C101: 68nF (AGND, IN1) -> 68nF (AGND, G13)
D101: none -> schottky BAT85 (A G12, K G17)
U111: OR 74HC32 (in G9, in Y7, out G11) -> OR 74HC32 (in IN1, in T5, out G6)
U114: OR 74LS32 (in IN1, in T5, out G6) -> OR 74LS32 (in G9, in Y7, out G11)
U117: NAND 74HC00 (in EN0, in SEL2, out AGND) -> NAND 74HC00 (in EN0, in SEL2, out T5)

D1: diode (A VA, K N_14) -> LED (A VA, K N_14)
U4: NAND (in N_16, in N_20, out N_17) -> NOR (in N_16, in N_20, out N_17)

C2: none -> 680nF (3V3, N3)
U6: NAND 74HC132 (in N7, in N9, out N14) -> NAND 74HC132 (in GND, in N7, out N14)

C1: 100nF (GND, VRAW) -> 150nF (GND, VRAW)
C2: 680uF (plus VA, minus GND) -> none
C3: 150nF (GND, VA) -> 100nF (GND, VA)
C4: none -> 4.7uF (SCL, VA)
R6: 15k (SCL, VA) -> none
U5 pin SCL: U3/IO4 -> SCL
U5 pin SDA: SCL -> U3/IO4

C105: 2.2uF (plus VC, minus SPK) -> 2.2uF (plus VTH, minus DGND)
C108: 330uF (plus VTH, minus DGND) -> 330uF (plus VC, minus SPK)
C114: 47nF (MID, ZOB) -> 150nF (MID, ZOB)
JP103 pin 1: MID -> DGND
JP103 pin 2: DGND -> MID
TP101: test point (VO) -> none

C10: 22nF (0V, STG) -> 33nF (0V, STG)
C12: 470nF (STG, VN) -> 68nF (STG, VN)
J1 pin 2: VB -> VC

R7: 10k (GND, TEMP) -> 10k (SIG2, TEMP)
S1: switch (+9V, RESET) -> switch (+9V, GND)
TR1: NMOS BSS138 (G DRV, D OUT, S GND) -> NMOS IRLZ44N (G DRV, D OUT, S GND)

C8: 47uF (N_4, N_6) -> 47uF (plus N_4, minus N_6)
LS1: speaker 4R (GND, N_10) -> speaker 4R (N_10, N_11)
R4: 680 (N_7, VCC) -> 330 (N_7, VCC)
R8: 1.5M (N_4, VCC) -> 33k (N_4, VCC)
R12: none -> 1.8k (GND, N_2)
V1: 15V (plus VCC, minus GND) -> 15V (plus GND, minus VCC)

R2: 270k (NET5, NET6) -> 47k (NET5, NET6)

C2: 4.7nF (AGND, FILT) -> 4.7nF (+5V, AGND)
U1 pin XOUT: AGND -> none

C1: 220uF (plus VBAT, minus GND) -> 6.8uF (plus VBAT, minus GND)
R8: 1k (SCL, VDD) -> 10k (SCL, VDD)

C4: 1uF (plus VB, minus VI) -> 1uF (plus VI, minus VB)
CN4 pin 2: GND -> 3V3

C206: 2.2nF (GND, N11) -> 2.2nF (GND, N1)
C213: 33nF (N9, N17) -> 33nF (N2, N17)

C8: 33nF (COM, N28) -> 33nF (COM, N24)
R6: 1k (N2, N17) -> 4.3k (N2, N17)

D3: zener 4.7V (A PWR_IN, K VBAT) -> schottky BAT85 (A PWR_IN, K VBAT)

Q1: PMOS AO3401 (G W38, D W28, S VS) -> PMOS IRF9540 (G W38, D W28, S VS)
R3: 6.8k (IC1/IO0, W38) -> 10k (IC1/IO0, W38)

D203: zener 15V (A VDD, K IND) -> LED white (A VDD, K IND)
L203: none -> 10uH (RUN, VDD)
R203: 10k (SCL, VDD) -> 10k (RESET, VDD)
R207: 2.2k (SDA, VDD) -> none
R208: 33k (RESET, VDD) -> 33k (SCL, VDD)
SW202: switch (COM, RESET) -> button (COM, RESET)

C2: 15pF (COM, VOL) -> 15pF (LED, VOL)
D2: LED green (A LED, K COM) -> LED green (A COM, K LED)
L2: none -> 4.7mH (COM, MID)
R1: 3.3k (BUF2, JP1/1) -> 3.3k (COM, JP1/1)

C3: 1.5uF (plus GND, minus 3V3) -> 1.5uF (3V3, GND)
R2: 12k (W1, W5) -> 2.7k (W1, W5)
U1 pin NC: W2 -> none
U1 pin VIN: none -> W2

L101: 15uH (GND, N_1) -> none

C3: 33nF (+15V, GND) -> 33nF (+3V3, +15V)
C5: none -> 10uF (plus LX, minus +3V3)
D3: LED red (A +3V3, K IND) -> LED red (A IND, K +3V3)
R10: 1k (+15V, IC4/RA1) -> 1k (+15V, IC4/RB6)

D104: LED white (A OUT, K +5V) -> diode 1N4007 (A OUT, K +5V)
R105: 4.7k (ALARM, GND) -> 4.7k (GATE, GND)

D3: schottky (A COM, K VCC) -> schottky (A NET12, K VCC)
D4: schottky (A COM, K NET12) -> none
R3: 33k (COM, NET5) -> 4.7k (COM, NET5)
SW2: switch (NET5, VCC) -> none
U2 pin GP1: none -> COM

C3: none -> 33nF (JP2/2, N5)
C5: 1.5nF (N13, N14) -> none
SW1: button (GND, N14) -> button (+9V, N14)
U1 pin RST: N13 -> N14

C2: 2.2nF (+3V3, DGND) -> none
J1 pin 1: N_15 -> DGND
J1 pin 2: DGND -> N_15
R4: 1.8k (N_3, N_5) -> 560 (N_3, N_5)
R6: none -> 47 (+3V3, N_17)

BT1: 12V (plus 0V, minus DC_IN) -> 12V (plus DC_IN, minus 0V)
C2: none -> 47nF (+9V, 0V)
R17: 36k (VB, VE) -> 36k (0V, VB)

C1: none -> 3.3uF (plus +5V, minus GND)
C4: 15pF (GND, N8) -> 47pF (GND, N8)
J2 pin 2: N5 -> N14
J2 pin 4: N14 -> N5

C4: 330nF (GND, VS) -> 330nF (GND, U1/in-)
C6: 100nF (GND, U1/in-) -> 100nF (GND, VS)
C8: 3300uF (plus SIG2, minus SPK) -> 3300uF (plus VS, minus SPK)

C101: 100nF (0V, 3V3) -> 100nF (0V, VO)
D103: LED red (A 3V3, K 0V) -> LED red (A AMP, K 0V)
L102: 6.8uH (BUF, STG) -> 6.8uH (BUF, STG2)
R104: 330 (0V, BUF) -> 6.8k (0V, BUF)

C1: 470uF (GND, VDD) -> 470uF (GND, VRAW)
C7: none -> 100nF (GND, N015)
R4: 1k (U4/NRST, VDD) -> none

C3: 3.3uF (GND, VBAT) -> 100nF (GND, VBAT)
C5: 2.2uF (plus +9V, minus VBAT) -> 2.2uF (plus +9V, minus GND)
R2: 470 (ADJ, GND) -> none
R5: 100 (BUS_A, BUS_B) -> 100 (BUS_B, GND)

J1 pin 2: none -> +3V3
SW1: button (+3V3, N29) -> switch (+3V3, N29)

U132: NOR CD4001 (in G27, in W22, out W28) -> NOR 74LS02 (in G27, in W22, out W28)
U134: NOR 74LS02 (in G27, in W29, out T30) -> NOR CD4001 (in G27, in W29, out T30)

*TASK ITEM*
Return every line from the entries above that includes the word "switch".

*ANSWER*
S1: switch (+9V, RESET) -> switch (+9V, GND)
SW202: switch (COM, RESET) -> button (COM, RESET)
SW2: switch (NET5, VCC) -> none
SW1: button (+3V3, N29) -> switch (+3V3, N29)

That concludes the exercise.